■ **Prompt**
Please reproduce the material below word for word, with nothing changed.

[Recorded data]
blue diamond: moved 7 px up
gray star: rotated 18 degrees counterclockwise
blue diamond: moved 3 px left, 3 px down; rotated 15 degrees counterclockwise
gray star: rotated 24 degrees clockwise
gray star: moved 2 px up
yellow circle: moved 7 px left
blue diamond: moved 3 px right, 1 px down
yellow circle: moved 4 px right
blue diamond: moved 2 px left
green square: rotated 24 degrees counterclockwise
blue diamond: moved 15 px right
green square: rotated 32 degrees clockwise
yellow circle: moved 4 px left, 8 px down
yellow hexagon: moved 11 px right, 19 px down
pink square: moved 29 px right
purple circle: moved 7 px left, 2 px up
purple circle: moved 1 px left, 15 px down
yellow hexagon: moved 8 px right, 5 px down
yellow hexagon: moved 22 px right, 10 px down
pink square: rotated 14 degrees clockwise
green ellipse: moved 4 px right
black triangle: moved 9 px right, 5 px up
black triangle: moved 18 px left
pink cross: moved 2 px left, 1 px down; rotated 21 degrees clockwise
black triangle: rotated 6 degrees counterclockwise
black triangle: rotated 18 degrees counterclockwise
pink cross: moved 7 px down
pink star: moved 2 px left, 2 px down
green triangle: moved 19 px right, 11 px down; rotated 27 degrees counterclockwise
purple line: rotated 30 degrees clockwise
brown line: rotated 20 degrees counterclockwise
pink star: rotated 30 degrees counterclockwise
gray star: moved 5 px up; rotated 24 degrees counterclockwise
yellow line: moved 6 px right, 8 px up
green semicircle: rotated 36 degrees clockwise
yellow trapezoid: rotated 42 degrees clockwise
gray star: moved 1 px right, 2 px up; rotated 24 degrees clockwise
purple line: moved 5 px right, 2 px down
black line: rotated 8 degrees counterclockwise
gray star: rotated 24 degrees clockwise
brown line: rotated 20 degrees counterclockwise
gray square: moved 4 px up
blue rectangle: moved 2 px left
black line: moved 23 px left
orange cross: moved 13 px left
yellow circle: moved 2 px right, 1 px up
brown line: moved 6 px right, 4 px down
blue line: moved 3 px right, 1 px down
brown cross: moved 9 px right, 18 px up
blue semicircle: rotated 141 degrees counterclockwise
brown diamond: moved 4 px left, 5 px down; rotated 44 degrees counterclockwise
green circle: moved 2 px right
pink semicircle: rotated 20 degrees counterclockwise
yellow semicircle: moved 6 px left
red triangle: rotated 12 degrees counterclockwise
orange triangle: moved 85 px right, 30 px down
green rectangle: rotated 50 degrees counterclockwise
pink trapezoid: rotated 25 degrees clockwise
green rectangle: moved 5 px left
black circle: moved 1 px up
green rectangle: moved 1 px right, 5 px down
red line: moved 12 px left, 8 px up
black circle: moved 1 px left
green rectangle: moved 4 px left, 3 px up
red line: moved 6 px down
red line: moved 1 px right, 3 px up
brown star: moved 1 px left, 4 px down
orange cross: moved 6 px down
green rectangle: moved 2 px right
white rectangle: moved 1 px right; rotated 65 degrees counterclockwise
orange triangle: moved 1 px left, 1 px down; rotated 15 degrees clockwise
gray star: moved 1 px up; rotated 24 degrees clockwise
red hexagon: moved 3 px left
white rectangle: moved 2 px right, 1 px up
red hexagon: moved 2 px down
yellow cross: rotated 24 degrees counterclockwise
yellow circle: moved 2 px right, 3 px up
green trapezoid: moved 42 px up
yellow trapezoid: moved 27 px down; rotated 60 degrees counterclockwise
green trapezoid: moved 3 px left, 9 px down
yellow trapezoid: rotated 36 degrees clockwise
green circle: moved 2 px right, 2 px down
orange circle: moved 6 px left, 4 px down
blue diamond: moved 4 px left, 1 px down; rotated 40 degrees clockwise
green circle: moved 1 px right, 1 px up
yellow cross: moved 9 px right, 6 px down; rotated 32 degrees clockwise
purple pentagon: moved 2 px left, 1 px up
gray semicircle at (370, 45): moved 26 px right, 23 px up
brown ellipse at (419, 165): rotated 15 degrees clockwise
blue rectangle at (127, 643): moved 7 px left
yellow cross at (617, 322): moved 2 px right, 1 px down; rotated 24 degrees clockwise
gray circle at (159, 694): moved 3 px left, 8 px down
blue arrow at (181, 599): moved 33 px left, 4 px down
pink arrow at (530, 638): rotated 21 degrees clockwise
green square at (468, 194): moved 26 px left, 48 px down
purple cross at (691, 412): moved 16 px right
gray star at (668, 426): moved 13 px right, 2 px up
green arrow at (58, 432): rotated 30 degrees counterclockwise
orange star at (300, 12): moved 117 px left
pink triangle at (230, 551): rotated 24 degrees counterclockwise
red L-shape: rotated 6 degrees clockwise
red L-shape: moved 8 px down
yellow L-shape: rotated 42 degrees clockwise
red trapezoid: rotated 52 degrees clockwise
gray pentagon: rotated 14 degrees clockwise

■ **Exercise solution**
blue diamond: moved 7 px up
gray star: rotated 18 degrees counterclockwise
blue diamond: moved 3 px left, 3 px down; rotated 15 degrees counterclockwise
gray star: rotated 24 degrees clockwise
gray star: moved 2 px up
yellow circle: moved 7 px left
blue diamond: moved 3 px right, 1 px down
yellow circle: moved 4 px right
blue diamond: moved 2 px left
green square: rotated 24 degrees counterclockwise
blue diamond: moved 15 px right
green square: rotated 32 degrees clockwise
yellow circle: moved 4 px left, 8 px down
yellow hexagon: moved 11 px right, 19 px down
pink square: moved 29 px right
purple circle: moved 7 px left, 2 px up
purple circle: moved 1 px left, 15 px down
yellow hexagon: moved 8 px right, 5 px down
yellow hexagon: moved 22 px right, 10 px down
pink square: rotated 14 degrees clockwise
green ellipse: moved 4 px right
black triangle: moved 9 px right, 5 px up
black triangle: moved 18 px left
pink cross: moved 2 px left, 1 px down; rotated 21 degrees clockwise
black triangle: rotated 6 degrees counterclockwise
black triangle: rotated 18 degrees counterclockwise
pink cross: moved 7 px down
pink star: moved 2 px left, 2 px down
green triangle: moved 19 px right, 11 px down; rotated 27 degrees counterclockwise
purple line: rotated 30 degrees clockwise
brown line: rotated 20 degrees counterclockwise
pink star: rotated 30 degrees counterclockwise
gray star: moved 5 px up; rotated 24 degrees counterclockwise
yellow line: moved 6 px right, 8 px up
green semicircle: rotated 36 degrees clockwise
yellow trapezoid: rotated 42 degrees clockwise
gray star: moved 1 px right, 2 px up; rotated 24 degrees clockwise
purple line: moved 5 px right, 2 px down
black line: rotated 8 degrees counterclockwise
gray star: rotated 24 degrees clockwise
brown line: rotated 20 degrees counterclockwise
gray square: moved 4 px up
blue rectangle: moved 2 px left
black line: moved 23 px left
orange cross: moved 13 px left
yellow circle: moved 2 px right, 1 px up
brown line: moved 6 px right, 4 px down
blue line: moved 3 px right, 1 px down
brown cross: moved 9 px right, 18 px up
blue semicircle: rotated 141 degrees counterclockwise
brown diamond: moved 4 px left, 5 px down; rotated 44 degrees counterclockwise
green circle: moved 2 px right
pink semicircle: rotated 20 degrees counterclockwise
yellow semicircle: moved 6 px left
red triangle: rotated 12 degrees counterclockwise
orange triangle: moved 85 px right, 30 px down
green rectangle: rotated 50 degrees counterclockwise
pink trapezoid: rotated 25 degrees clockwise
green rectangle: moved 5 px left
black circle: moved 1 px up
green rectangle: moved 1 px right, 5 px down
red line: moved 12 px left, 8 px up
black circle: moved 1 px left
green rectangle: moved 4 px left, 3 px up
red line: moved 6 px down
red line: moved 1 px right, 3 px up
brown star: moved 1 px left, 4 px down
orange cross: moved 6 px down
green rectangle: moved 2 px right
white rectangle: moved 1 px right; rotated 65 degrees counterclockwise
orange triangle: moved 1 px left, 1 px down; rotated 15 degrees clockwise
gray star: moved 1 px up; rotated 24 degrees clockwise
red hexagon: moved 3 px left
white rectangle: moved 2 px right, 1 px up
red hexagon: moved 2 px down
yellow cross: rotated 24 degrees counterclockwise
yellow circle: moved 2 px right, 3 px up
green trapezoid: moved 42 px up
yellow trapezoid: moved 27 px down; rotated 60 degrees counterclockwise
green trapezoid: moved 3 px left, 9 px down
yellow trapezoid: rotated 36 degrees clockwise
green circle: moved 2 px right, 2 px down
orange circle: moved 6 px left, 4 px down
blue diamond: moved 4 px left, 1 px down; rotated 40 degrees clockwise
green circle: moved 1 px right, 1 px up
yellow cross: moved 9 px right, 6 px down; rotated 32 degrees clockwise
purple pentagon: moved 2 px left, 1 px up
gray semicircle at (370, 45): moved 26 px right, 23 px up
brown ellipse at (419, 165): rotated 15 degrees clockwise
blue rectangle at (127, 643): moved 7 px left
yellow cross at (617, 322): moved 2 px right, 1 px down; rotated 24 degrees clockwise
gray circle at (159, 694): moved 3 px left, 8 px down
blue arrow at (181, 599): moved 33 px left, 4 px down
pink arrow at (530, 638): rotated 21 degrees clockwise
green square at (468, 194): moved 26 px left, 48 px down
purple cross at (691, 412): moved 16 px right
gray star at (668, 426): moved 13 px right, 2 px up
green arrow at (58, 432): rotated 30 degrees counterclockwise
orange star at (300, 12): moved 117 px left
pink triangle at (230, 551): rotated 24 degrees counterclockwise
red L-shape: rotated 6 degrees clockwise
red L-shape: moved 8 px down
yellow L-shape: rotated 42 degrees clockwise
red trapezoid: rotated 52 degrees clockwise
gray pentagon: rotated 14 degrees clockwise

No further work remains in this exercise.